La tarea => Actualiza las líneas del listado que van desde la que contiene "black rectangle: moved 4 px down" hasta la que contiene "brown semicircle: moved 92 px left, 17 px up", ambas incluidas, reemplazando "brown" por "gray" y dejando todo lo demás igual. Escribe únicamente esas líneas.

Datos proporcionados =>
::::::::

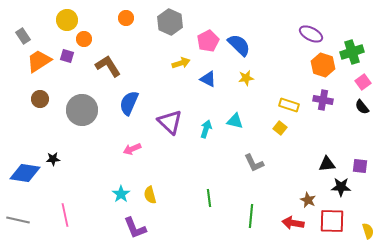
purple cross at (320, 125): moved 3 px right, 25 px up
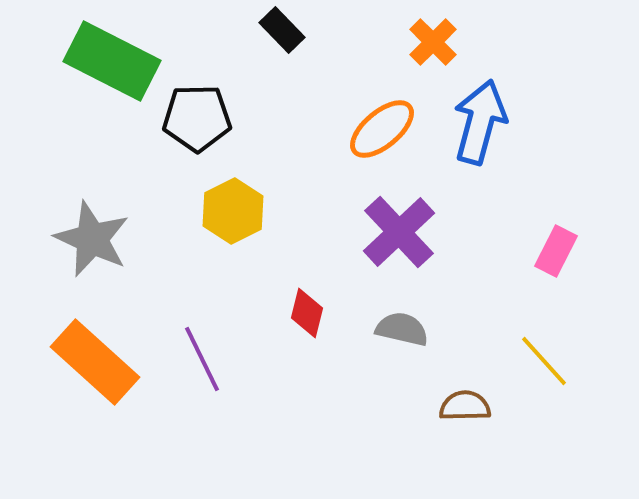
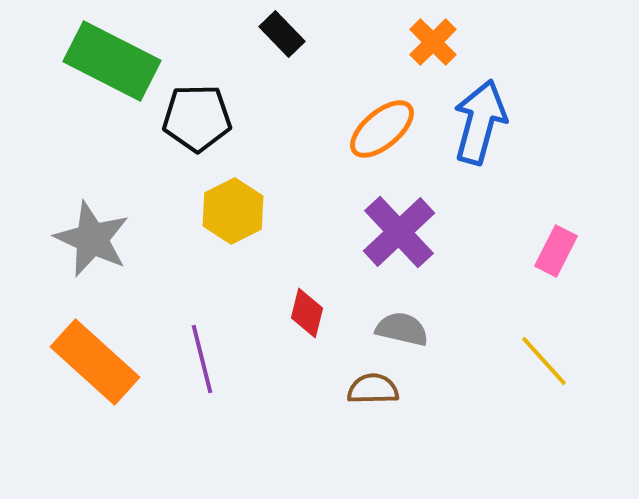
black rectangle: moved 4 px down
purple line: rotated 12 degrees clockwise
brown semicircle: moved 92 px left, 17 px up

::::::::

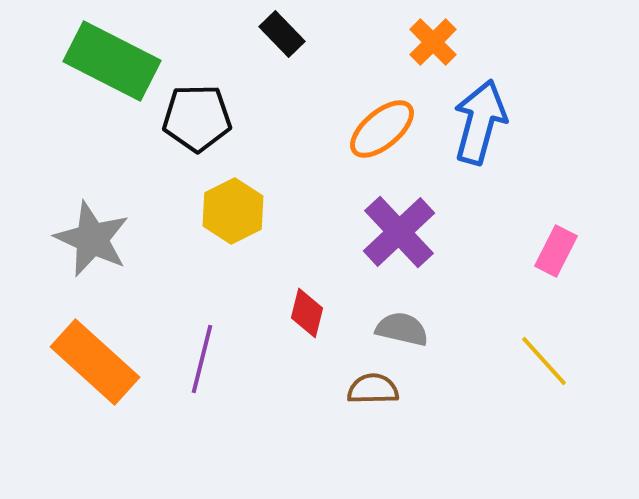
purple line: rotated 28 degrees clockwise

::::::::

Resultado del ejercicio =>
black rectangle: moved 4 px down
purple line: rotated 12 degrees clockwise
gray semicircle: moved 92 px left, 17 px up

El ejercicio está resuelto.